Work task
Take each line below that has "blue" and copy it.

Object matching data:
--------------------

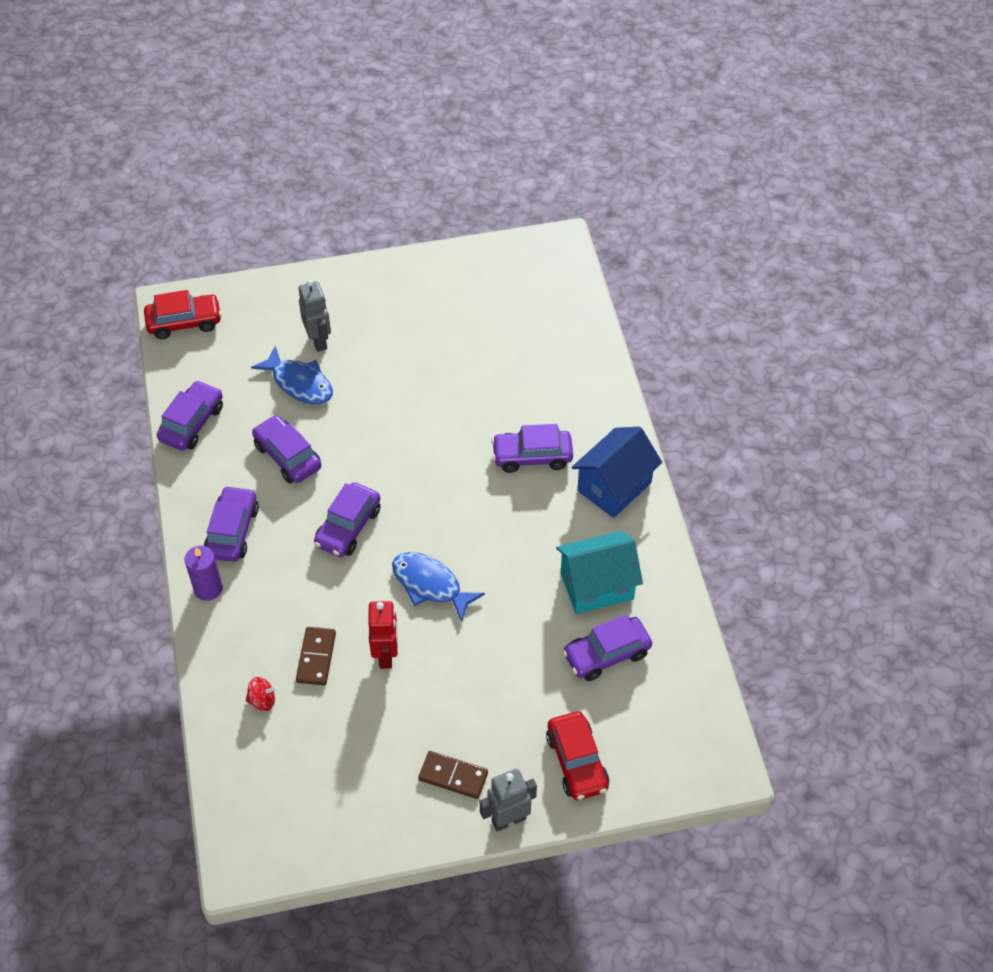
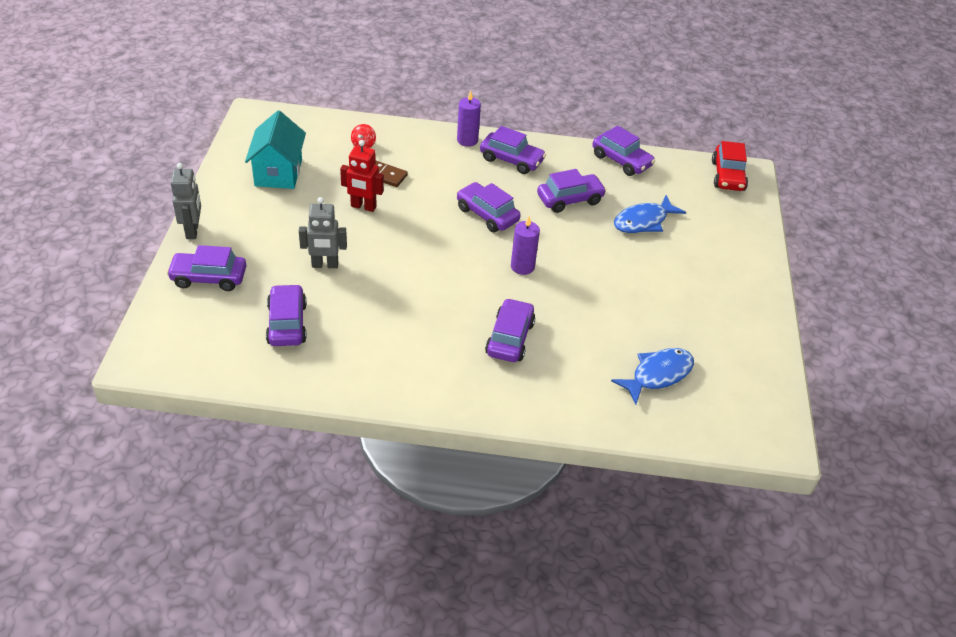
camera: 105 degrees right, 10 degrees down
grey robot [298,280,331,352] -> grey robot moved to [299,197,347,268]
blue fish [392,552,485,622] -> blue fish moved to [611,348,694,405]
brown domino [418,751,488,799] -> none
red car [546,712,609,800] -> purple car [166,245,246,291]
turquoise house [556,531,643,614] -> turquoise house moved to [245,111,306,189]
blue house [572,427,662,518] -> none
none -> purple candle [511,216,540,275]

--------------------

Answer section
blue fish [392,552,485,622] -> blue fish moved to [611,348,694,405]
blue house [572,427,662,518] -> none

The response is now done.